*** Extracted material

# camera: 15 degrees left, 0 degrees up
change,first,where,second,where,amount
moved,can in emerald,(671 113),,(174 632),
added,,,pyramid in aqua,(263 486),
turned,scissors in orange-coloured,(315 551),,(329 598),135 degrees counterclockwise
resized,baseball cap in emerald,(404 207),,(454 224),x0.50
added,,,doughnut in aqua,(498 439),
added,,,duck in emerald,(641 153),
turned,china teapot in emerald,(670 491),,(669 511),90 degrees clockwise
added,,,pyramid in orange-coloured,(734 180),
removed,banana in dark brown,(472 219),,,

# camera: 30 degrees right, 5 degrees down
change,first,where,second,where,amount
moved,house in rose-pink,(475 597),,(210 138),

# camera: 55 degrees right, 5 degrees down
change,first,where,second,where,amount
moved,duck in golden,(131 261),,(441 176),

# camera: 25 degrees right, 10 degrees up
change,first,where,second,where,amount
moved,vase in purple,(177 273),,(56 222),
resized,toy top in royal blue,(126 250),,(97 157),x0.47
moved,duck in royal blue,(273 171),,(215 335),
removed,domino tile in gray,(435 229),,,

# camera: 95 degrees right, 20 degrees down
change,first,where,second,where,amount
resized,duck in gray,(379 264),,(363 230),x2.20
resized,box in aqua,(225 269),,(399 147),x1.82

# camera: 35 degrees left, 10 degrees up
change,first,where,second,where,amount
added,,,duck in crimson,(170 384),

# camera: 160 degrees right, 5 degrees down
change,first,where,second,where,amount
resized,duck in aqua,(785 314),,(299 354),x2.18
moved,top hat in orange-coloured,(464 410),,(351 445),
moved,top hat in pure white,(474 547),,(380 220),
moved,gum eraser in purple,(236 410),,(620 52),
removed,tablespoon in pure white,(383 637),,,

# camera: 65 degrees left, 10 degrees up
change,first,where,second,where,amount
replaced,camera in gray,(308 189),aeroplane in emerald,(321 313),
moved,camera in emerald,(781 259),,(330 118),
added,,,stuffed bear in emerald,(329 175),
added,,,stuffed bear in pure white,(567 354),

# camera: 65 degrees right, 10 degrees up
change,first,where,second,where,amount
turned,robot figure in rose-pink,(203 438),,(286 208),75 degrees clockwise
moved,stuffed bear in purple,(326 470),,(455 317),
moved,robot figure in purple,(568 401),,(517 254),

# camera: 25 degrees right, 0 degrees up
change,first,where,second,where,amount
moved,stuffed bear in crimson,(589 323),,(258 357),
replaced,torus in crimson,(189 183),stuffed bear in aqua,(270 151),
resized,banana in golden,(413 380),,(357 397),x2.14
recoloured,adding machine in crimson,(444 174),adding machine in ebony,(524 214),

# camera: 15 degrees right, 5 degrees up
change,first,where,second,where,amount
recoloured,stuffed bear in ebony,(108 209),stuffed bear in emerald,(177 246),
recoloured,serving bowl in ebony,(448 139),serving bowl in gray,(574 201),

******

> _Your assignment_: Exact duplication is required for the lines above, from the line that contains "added,,,doughnut in aqua,(498" to the line that contains "added,,,pyramid in orange-coloured,(734", inclusive; omit all others.

> _Exercise output_:
added,,,doughnut in aqua,(498 439),
added,,,duck in emerald,(641 153),
turned,china teapot in emerald,(670 491),,(669 511),90 degrees clockwise
added,,,pyramid in orange-coloured,(734 180),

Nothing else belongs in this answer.